--- Try it ---
Would you mind restating all of the records word for word, skipping the pictures?

(Records from a collection)
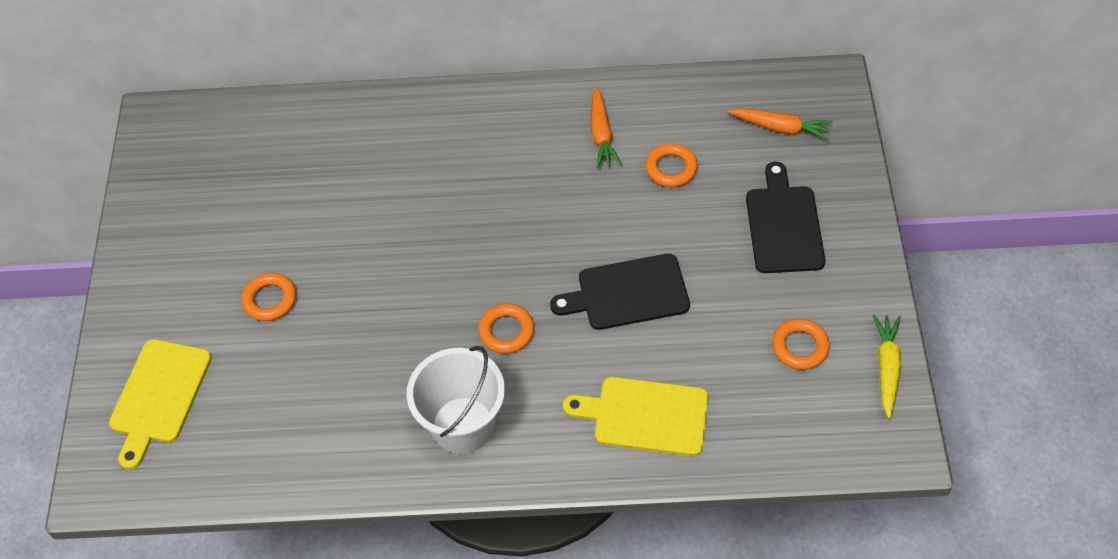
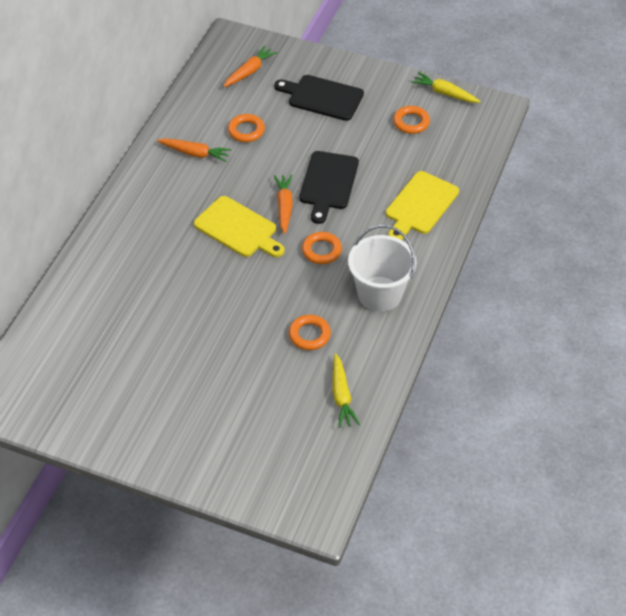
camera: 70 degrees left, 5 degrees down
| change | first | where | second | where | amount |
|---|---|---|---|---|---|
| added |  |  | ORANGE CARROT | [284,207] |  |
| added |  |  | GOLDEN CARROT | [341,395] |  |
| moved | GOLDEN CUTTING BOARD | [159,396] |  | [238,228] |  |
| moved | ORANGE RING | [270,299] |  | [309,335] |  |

--- Your response ---
camera: 70 degrees left, 5 degrees down
| change | first | where | second | where | amount |
|---|---|---|---|---|---|
| added |  |  | ORANGE CARROT | [284,207] |  |
| added |  |  | GOLDEN CARROT | [341,395] |  |
| moved | GOLDEN CUTTING BOARD | [159,396] |  | [238,228] |  |
| moved | ORANGE RING | [270,299] |  | [309,335] |  |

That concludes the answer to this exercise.